Instructions to follow: Give the listing below again exactly, but without any of its pictures.

____ Supplied data

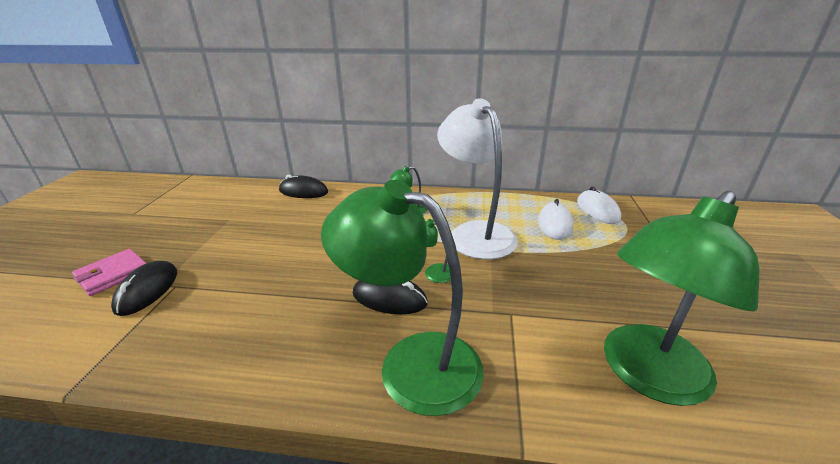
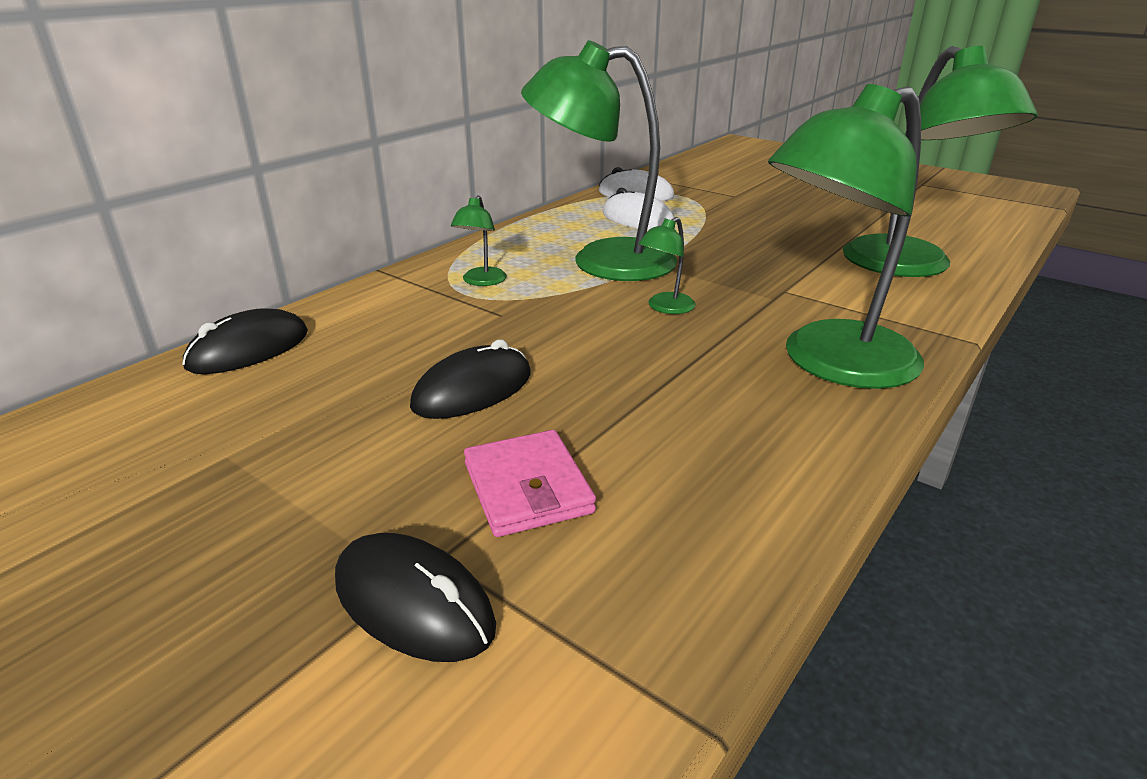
camera: 60 degrees left, 0 degrees up
(113, 274) = (256, 673): pink wallet -> pink wallet (528, 488)
(389, 298) = (695, 348): black mouse -> black mouse (473, 390)
(475, 233) = (602, 260): white lamp -> green lamp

________

Task solution:
camera: 60 degrees left, 0 degrees up
(113, 274) = (256, 673): pink wallet -> pink wallet (528, 488)
(389, 298) = (695, 348): black mouse -> black mouse (473, 390)
(475, 233) = (602, 260): white lamp -> green lamp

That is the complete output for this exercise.